(Stored items)
++++++
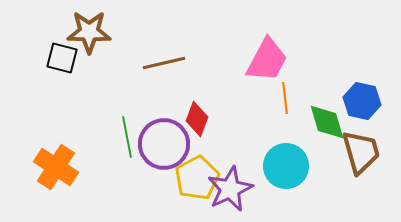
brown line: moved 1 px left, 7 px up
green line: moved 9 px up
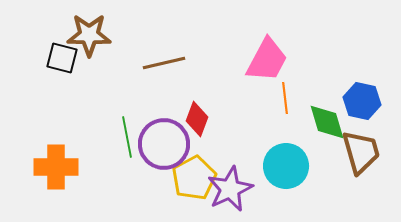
brown star: moved 3 px down
orange cross: rotated 33 degrees counterclockwise
yellow pentagon: moved 3 px left
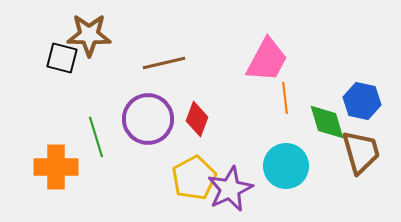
green line: moved 31 px left; rotated 6 degrees counterclockwise
purple circle: moved 16 px left, 25 px up
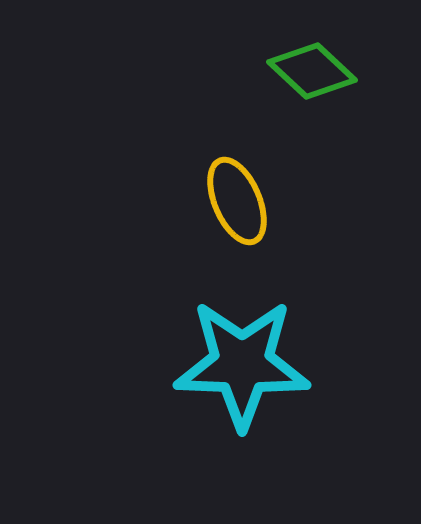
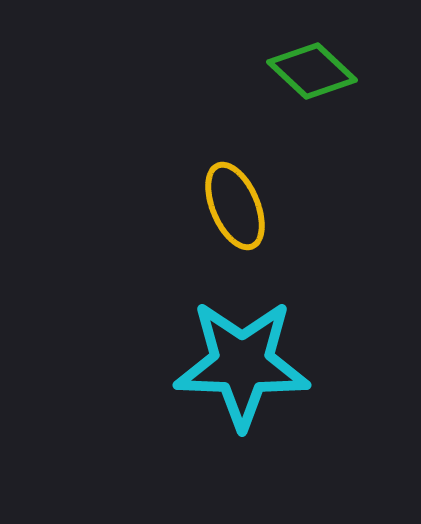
yellow ellipse: moved 2 px left, 5 px down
++++++
TASK BRIEF:
Copy every line from the entries above word for word, omitting the pictures.

TASK ANSWER:
brown line: moved 1 px left, 7 px up
green line: moved 9 px up
brown star: moved 3 px down
orange cross: rotated 33 degrees counterclockwise
yellow pentagon: moved 3 px left
green line: moved 31 px left; rotated 6 degrees counterclockwise
purple circle: moved 16 px left, 25 px up
yellow ellipse: moved 2 px left, 5 px down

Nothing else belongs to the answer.